[DATA PROVIDED Boundary: Start]

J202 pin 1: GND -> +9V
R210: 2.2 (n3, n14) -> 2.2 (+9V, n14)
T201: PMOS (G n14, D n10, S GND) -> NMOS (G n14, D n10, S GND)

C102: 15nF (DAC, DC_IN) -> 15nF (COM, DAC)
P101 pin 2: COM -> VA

[DATA PROVIDED Boundary: End]

YOUR OBJECTIVE
The records above are to be restated word for word, in full.

TASK RESULT
J202 pin 1: GND -> +9V
R210: 2.2 (n3, n14) -> 2.2 (+9V, n14)
T201: PMOS (G n14, D n10, S GND) -> NMOS (G n14, D n10, S GND)

C102: 15nF (DAC, DC_IN) -> 15nF (COM, DAC)
P101 pin 2: COM -> VA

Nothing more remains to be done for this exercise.